_Your assignment_:
Each line of the listing that contains "moved" should be found and copied.

_Collected material_:

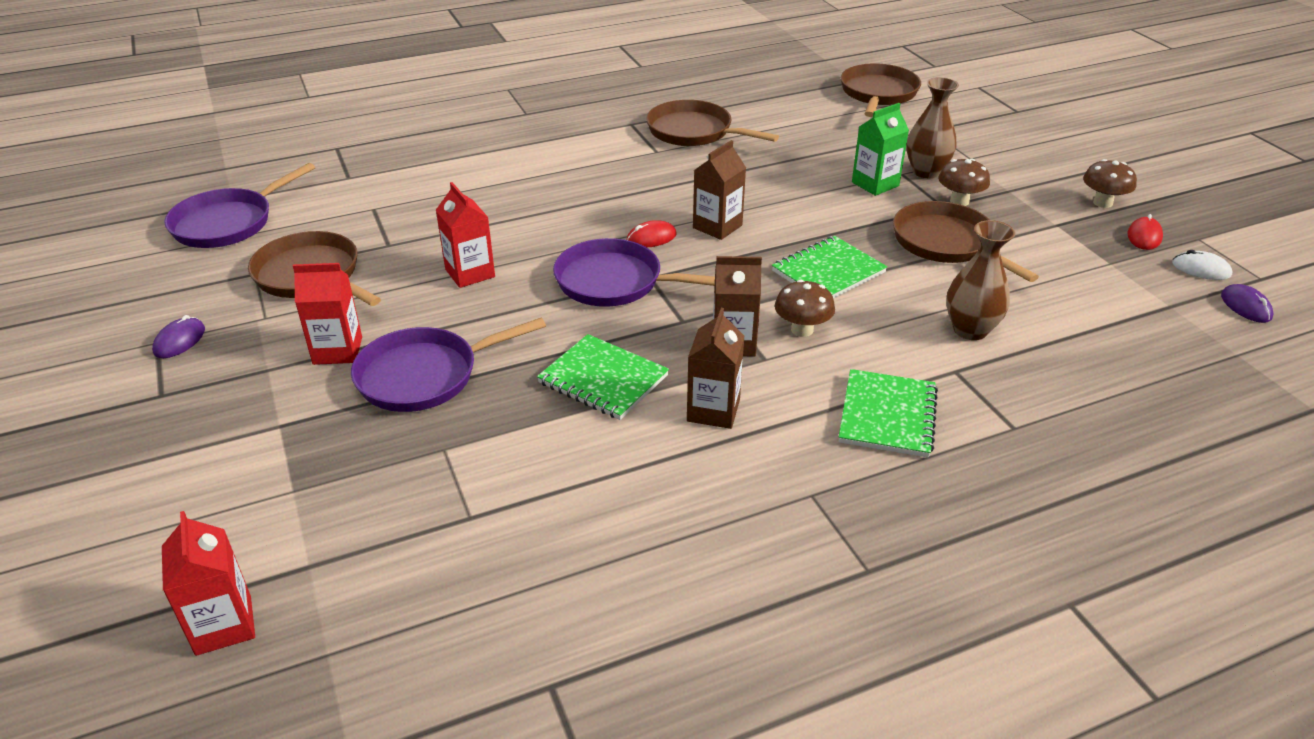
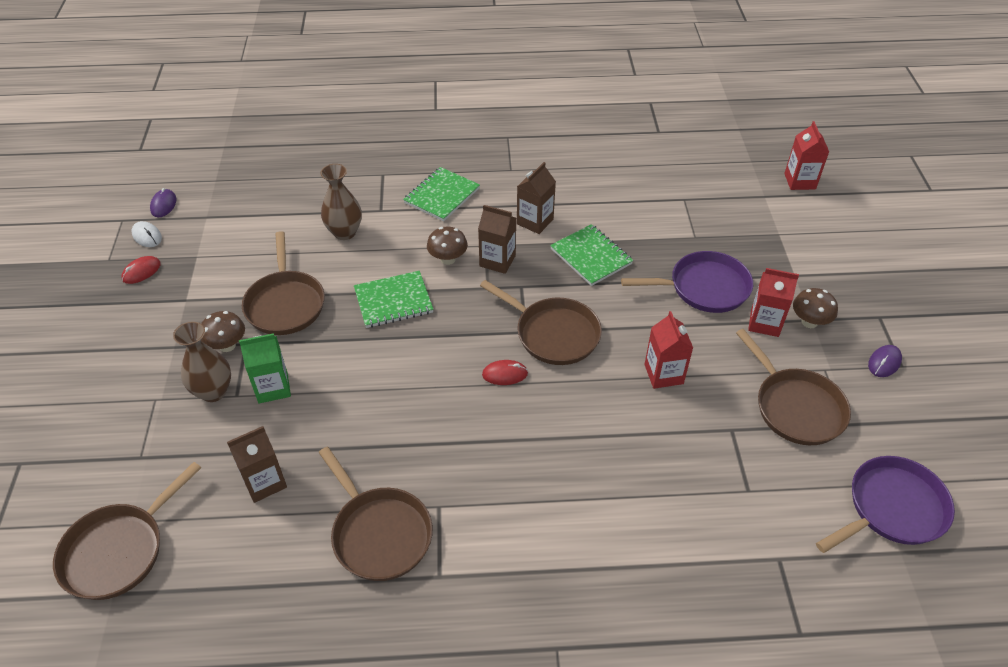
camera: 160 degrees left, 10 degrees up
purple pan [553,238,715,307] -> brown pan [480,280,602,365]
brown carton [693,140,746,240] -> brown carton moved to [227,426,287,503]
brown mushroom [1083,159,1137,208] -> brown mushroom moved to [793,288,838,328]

_Reply_:
brown carton [693,140,746,240] -> brown carton moved to [227,426,287,503]
brown mushroom [1083,159,1137,208] -> brown mushroom moved to [793,288,838,328]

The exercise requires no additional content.